======== INPUT MATERIAL

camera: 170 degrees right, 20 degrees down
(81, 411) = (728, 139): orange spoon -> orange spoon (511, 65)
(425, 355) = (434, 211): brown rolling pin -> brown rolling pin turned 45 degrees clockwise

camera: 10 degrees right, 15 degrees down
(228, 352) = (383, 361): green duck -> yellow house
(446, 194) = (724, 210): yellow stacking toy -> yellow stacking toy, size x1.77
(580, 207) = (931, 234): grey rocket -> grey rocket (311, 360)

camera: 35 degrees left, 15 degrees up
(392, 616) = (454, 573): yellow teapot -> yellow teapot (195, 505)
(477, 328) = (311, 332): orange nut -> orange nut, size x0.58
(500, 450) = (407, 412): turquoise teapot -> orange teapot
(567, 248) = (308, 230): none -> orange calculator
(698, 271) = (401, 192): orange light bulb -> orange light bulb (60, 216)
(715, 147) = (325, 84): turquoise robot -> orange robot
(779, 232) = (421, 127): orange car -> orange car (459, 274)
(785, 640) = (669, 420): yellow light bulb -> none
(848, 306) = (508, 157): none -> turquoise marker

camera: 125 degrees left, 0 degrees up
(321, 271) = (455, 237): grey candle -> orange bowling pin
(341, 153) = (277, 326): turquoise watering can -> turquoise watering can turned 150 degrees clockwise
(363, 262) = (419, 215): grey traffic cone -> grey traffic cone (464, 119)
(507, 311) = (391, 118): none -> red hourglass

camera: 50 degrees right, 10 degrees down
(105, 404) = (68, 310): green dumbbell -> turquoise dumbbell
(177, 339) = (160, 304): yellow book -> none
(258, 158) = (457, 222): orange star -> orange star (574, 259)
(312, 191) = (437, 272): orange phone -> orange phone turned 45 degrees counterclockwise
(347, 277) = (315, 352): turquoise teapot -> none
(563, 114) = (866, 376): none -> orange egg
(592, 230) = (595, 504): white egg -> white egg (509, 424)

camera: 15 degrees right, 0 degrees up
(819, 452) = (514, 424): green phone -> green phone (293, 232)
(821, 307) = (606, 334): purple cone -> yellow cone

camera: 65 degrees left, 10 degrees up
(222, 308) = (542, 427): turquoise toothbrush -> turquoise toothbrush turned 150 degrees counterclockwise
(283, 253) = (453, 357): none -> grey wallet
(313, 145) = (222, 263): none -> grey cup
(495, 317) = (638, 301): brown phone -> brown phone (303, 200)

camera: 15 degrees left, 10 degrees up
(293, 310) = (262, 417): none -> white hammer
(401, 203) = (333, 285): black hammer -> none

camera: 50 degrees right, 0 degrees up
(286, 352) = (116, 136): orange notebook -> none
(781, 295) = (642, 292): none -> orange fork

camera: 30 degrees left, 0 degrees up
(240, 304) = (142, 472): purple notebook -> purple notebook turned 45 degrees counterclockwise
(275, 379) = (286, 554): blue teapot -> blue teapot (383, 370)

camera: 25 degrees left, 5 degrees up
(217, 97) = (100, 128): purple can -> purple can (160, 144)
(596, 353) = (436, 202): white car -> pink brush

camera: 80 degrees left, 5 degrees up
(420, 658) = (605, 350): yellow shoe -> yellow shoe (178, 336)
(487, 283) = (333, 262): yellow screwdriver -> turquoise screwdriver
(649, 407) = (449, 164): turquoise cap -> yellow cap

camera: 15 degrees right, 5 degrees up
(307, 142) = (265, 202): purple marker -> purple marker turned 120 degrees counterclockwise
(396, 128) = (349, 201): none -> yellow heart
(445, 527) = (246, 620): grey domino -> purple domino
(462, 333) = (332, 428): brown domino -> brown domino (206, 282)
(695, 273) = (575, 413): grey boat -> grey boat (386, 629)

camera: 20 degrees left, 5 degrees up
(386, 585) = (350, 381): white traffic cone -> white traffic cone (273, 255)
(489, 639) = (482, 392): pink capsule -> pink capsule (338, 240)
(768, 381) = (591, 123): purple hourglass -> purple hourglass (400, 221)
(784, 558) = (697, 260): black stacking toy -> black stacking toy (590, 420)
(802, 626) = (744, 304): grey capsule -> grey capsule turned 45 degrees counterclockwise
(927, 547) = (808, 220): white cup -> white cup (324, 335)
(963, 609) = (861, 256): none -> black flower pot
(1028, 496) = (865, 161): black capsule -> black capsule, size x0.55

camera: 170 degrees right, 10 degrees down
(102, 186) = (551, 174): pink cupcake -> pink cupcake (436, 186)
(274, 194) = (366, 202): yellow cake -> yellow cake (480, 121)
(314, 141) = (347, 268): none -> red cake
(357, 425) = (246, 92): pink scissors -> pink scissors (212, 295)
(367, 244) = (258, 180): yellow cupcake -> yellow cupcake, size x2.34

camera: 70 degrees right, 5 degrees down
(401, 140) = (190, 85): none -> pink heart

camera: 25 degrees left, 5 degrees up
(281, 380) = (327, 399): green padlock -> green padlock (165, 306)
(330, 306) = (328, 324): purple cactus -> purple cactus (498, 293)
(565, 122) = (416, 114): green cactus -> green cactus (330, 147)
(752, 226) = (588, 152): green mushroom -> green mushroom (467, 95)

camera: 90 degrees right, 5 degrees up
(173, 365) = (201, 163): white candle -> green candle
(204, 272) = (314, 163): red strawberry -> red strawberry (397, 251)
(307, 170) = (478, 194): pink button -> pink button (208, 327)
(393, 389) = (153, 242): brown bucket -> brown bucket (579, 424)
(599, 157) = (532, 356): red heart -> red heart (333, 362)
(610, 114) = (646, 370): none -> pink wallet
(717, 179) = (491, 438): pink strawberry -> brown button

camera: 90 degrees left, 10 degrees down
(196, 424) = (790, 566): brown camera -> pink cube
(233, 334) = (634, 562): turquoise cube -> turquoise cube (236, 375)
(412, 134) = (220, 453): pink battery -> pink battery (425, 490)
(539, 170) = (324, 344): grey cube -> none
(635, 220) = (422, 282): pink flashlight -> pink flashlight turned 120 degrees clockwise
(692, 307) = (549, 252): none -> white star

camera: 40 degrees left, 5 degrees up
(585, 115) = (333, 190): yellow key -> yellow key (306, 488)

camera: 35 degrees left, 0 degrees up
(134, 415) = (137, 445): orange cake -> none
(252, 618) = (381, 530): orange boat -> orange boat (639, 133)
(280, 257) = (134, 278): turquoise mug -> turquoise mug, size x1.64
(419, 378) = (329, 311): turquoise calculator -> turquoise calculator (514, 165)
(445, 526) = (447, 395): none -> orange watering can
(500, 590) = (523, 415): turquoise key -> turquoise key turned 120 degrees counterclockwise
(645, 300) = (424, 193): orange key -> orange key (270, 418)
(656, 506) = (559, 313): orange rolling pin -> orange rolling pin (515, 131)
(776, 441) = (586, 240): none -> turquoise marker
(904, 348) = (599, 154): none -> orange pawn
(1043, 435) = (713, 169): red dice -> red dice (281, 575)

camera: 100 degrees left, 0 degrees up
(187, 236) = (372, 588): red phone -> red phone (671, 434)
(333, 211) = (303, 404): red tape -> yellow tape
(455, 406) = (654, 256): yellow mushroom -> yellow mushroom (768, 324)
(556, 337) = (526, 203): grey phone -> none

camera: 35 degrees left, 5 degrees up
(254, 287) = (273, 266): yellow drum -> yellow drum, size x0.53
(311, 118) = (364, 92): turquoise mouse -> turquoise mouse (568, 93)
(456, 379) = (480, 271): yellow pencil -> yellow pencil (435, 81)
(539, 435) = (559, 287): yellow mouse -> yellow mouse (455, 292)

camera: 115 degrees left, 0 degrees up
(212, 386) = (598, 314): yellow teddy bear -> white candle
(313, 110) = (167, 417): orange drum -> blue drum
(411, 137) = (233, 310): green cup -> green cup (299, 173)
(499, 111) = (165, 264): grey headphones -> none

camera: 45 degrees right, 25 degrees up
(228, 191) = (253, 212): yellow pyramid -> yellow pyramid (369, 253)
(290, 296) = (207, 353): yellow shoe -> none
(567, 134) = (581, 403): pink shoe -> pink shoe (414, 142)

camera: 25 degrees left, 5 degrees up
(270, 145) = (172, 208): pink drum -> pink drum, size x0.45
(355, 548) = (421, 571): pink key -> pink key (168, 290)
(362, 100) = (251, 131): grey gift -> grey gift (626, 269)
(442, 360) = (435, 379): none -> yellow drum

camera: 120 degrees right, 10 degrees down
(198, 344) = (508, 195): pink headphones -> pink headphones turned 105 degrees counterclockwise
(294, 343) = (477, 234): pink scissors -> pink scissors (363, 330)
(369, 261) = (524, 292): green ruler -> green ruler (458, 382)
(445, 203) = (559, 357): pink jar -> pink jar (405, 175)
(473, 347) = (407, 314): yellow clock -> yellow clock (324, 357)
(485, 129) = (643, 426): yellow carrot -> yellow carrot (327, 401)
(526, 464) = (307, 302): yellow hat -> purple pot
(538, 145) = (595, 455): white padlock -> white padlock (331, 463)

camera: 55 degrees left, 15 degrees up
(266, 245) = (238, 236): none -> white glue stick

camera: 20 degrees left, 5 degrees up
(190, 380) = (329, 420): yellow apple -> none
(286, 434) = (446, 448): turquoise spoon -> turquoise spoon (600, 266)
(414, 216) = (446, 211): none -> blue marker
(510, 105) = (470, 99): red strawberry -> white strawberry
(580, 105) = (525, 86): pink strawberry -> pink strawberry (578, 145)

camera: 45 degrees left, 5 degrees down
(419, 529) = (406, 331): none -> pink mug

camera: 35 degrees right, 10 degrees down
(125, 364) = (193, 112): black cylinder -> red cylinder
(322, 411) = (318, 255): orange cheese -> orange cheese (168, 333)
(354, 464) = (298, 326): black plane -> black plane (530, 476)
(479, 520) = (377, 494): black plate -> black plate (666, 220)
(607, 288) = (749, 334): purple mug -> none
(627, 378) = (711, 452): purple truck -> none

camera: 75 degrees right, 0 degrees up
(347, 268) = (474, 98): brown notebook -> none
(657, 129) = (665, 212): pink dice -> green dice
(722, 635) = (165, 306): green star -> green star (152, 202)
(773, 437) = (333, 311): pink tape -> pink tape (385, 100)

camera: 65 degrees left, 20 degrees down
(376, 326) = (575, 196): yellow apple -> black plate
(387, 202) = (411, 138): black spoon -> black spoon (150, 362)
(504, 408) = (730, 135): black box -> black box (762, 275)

================

**ACTION ITEM**
Wherever the line holding "(596, 353) = (436, 202): white" falls in the entries above, copy exactly from it through the line holding "(445, 527) = (246, 620): grey", inclusive, and add nothing.

**OUTPUT**
(596, 353) = (436, 202): white car -> pink brush

camera: 80 degrees left, 5 degrees up
(420, 658) = (605, 350): yellow shoe -> yellow shoe (178, 336)
(487, 283) = (333, 262): yellow screwdriver -> turquoise screwdriver
(649, 407) = (449, 164): turquoise cap -> yellow cap

camera: 15 degrees right, 5 degrees up
(307, 142) = (265, 202): purple marker -> purple marker turned 120 degrees counterclockwise
(396, 128) = (349, 201): none -> yellow heart
(445, 527) = (246, 620): grey domino -> purple domino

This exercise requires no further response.